#### What is required
Starting at the first line of the data below, retype every line up to and including the one containing "black star: (60, 91) -> (48, 89), moved".

#### Data supplied
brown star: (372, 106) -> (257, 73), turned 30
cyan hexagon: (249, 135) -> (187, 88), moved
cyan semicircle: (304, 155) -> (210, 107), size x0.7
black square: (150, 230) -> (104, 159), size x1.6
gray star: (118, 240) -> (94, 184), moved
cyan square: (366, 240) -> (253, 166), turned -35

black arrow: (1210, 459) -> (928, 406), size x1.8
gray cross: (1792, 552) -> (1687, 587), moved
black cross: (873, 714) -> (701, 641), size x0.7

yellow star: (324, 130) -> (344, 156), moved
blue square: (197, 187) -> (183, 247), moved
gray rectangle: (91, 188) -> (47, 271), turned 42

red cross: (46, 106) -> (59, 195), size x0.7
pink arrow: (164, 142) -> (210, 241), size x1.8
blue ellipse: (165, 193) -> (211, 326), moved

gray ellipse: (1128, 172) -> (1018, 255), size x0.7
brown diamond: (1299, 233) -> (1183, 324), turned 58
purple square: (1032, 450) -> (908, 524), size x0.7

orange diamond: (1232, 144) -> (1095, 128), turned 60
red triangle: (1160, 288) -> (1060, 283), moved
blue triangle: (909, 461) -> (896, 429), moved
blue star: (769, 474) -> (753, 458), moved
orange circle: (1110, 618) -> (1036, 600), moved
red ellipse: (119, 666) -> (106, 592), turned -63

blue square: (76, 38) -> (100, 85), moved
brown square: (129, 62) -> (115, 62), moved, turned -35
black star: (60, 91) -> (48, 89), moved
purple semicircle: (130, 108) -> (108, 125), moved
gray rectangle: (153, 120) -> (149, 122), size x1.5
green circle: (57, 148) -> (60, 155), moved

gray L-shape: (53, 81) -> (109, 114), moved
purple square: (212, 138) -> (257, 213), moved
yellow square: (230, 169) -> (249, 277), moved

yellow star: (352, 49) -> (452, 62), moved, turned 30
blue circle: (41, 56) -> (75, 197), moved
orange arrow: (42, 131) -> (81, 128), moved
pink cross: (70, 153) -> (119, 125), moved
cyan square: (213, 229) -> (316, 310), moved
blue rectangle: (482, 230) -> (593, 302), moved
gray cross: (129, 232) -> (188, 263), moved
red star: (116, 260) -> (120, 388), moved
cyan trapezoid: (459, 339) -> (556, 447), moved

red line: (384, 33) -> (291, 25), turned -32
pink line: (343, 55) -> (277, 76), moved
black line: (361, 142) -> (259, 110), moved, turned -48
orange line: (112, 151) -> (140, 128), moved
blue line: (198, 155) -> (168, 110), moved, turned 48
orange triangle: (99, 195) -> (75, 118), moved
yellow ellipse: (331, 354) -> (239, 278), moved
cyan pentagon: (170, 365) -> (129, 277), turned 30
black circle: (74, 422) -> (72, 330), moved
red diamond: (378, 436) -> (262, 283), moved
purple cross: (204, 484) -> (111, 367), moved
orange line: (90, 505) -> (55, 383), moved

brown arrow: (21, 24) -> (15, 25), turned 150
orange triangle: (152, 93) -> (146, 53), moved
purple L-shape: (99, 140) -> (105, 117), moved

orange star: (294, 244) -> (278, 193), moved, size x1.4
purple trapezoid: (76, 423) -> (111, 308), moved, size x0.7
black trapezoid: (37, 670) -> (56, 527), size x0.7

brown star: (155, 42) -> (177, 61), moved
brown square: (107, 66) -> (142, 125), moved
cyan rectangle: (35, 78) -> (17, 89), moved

#### Solved exercise
brown star: (372, 106) -> (257, 73), turned 30
cyan hexagon: (249, 135) -> (187, 88), moved
cyan semicircle: (304, 155) -> (210, 107), size x0.7
black square: (150, 230) -> (104, 159), size x1.6
gray star: (118, 240) -> (94, 184), moved
cyan square: (366, 240) -> (253, 166), turned -35

black arrow: (1210, 459) -> (928, 406), size x1.8
gray cross: (1792, 552) -> (1687, 587), moved
black cross: (873, 714) -> (701, 641), size x0.7

yellow star: (324, 130) -> (344, 156), moved
blue square: (197, 187) -> (183, 247), moved
gray rectangle: (91, 188) -> (47, 271), turned 42

red cross: (46, 106) -> (59, 195), size x0.7
pink arrow: (164, 142) -> (210, 241), size x1.8
blue ellipse: (165, 193) -> (211, 326), moved

gray ellipse: (1128, 172) -> (1018, 255), size x0.7
brown diamond: (1299, 233) -> (1183, 324), turned 58
purple square: (1032, 450) -> (908, 524), size x0.7

orange diamond: (1232, 144) -> (1095, 128), turned 60
red triangle: (1160, 288) -> (1060, 283), moved
blue triangle: (909, 461) -> (896, 429), moved
blue star: (769, 474) -> (753, 458), moved
orange circle: (1110, 618) -> (1036, 600), moved
red ellipse: (119, 666) -> (106, 592), turned -63

blue square: (76, 38) -> (100, 85), moved
brown square: (129, 62) -> (115, 62), moved, turned -35
black star: (60, 91) -> (48, 89), moved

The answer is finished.